▶ Arbeitsauftrag: Stelle sämtliche Zeilen des folgenden Materials als nummerierte Liste dar und lass dabei Leerzeilen weg. Die Bilder gehören nicht in deine Antwort.

▶ Vorliegendes Material:
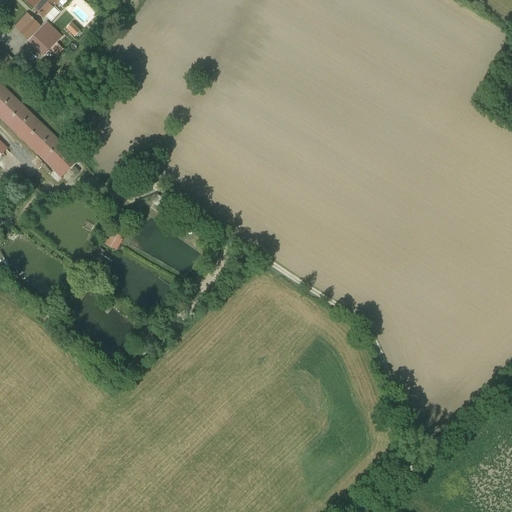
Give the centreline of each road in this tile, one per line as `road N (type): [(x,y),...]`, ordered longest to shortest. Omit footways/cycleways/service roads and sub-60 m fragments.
road 1 (track): [(421,457),(365,324),(251,256)]
road 2 (track): [(364,511),(511,370)]
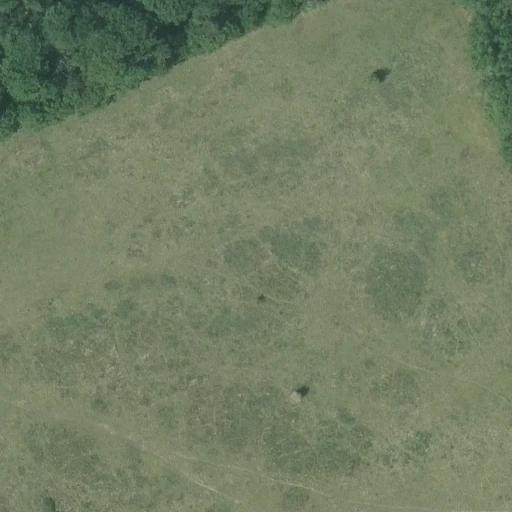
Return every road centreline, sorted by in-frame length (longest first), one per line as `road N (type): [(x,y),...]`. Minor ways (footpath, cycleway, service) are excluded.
road 1 (unknown): [(144,0),(0,62)]
road 2 (track): [(0,54),(124,0)]
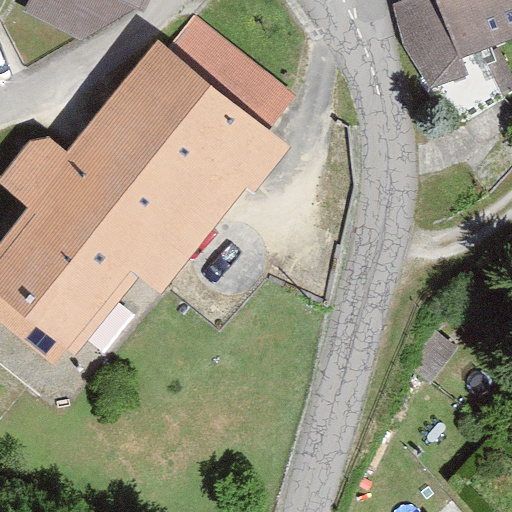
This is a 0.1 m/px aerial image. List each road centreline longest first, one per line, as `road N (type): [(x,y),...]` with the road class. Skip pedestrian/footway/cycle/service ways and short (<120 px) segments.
road 1 (residential): [(352,0),(395,136),(397,193),(388,261),(317,511)]
road 2 (track): [(388,261),(459,245),(511,209)]
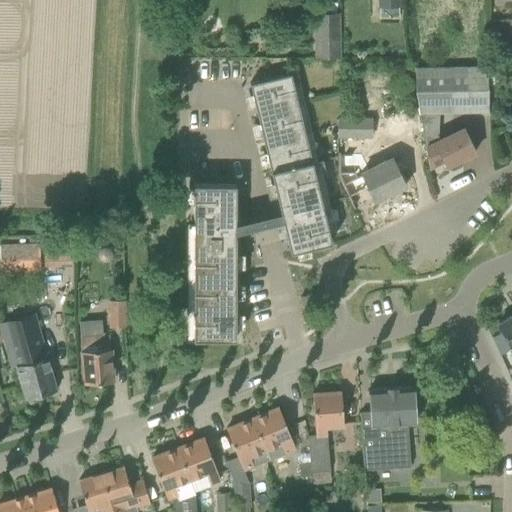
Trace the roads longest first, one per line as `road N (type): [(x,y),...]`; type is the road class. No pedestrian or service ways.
road 1 (unclassified): [(0,463),(147,418),(348,341)]
road 2 (residential): [(348,341),(332,271),(349,254),(511,173)]
road 3 (residential): [(511,426),(457,309)]
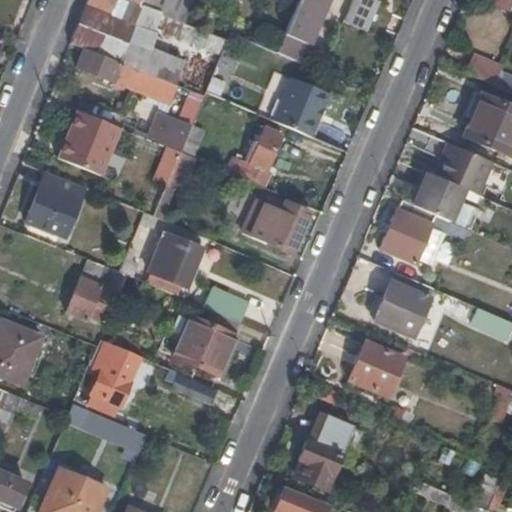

▶ Lösung:
1. Give the centreline of each road in this tile, one per line as `road N (type): [(x,y),...]`, ordered longest to shortest. Omit footways/cycleways/service roads and sub-60 m fragments.
2. road 1 (track): [(421,457),(365,324),(251,256)]
3. road 2 (track): [(364,511),(511,370)]
4. Return every road centreline, sorted by in-frame length (longest first), one per line as `road N (type): [(x,y),...]`. Minor ways (footpath, cycleway, service) are excluded.
5. road 1 (unknown): [(144,0),(0,62)]
6. road 2 (track): [(0,54),(124,0)]
7. This is a 0.1 m/px aerial image. List each road centreline longest first, one per line, as `road N (type): [(x,y),...]` with the road class. Skip pedestrian/footway/cycle/service ways and short (<120 px) segments.
8. road 1 (residential): [(352,0),(395,136),(397,193),(388,261),(317,511)]
9. road 2 (track): [(388,261),(459,245),(511,209)]
10. Trace the roads longest first, one per line as `road N (type): [(x,y),...]`; type is the road class. No pedestrian or service ways.
11. road 1 (unclassified): [(0,463),(147,418),(348,341)]
12. road 2 (residential): [(348,341),(332,271),(349,254),(511,173)]
13. road 3 (residential): [(511,426),(457,309)]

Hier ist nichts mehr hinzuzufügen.